Write out each entry below exactly; the images do not belong in your copy.

___ Data records

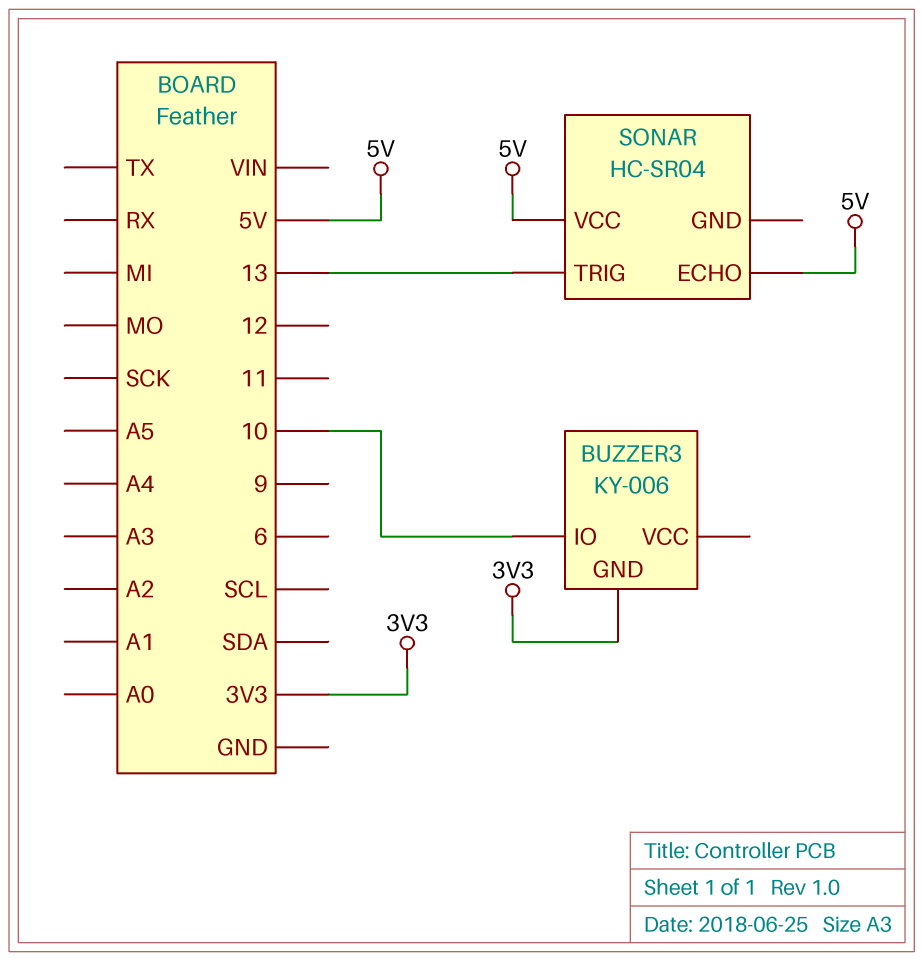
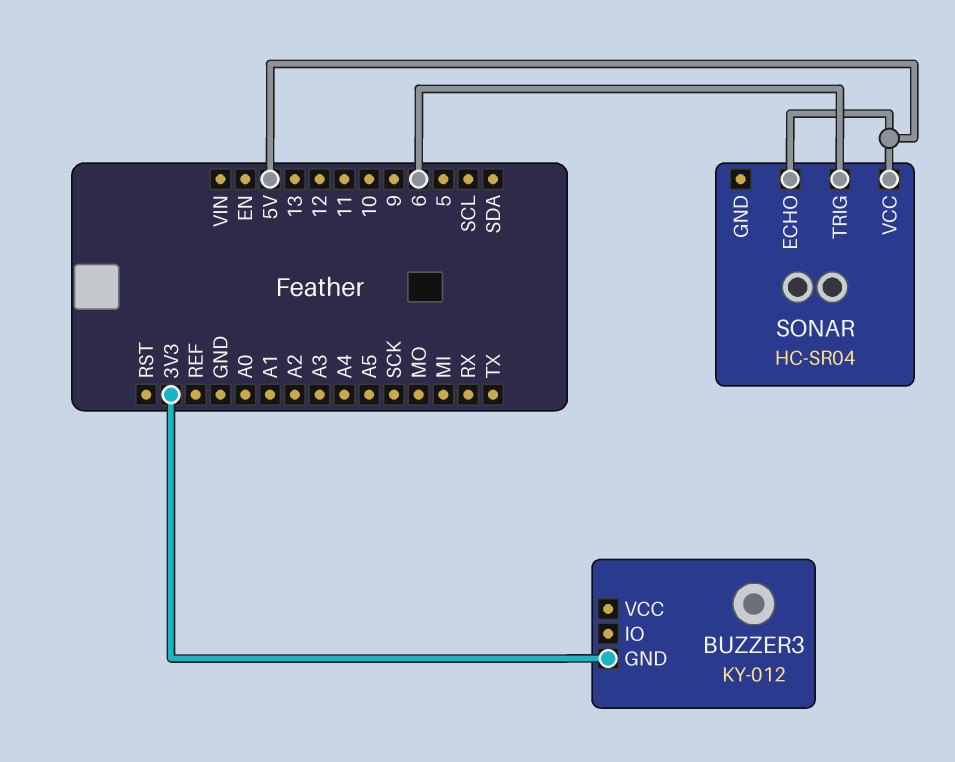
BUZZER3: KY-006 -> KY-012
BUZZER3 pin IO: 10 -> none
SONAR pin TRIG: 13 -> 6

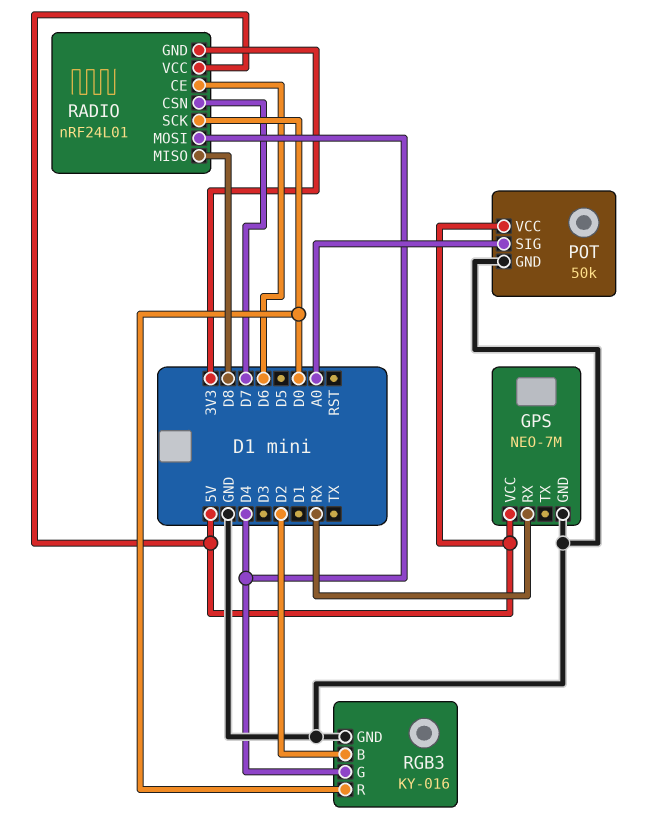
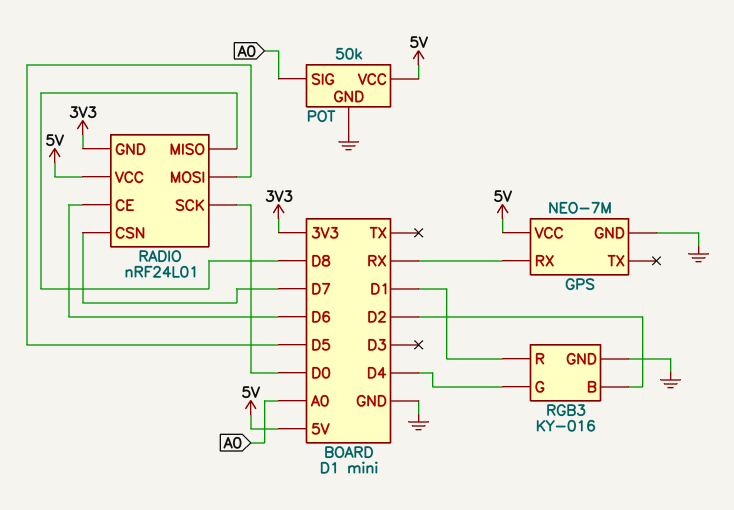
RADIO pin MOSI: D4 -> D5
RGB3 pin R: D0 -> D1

______

Task response -
BUZZER3: KY-006 -> KY-012
BUZZER3 pin IO: 10 -> none
SONAR pin TRIG: 13 -> 6

RADIO pin MOSI: D4 -> D5
RGB3 pin R: D0 -> D1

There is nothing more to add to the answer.